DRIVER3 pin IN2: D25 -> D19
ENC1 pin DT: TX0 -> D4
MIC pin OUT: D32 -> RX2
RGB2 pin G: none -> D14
...
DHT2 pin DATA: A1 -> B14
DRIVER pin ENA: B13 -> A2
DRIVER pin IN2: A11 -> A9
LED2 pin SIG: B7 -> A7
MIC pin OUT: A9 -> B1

▶ TASK BRIEF: Each line in the entries above, starting at the line with "DRIVER3 pin IN2: D25 -> D19" and ending at the line with "RGB2 pin G: none -> D14", is to be printed exactly, and only those lines.

▶ RESPONSE BELOW:
DRIVER3 pin IN2: D25 -> D19
ENC1 pin DT: TX0 -> D4
MIC pin OUT: D32 -> RX2
RGB2 pin G: none -> D14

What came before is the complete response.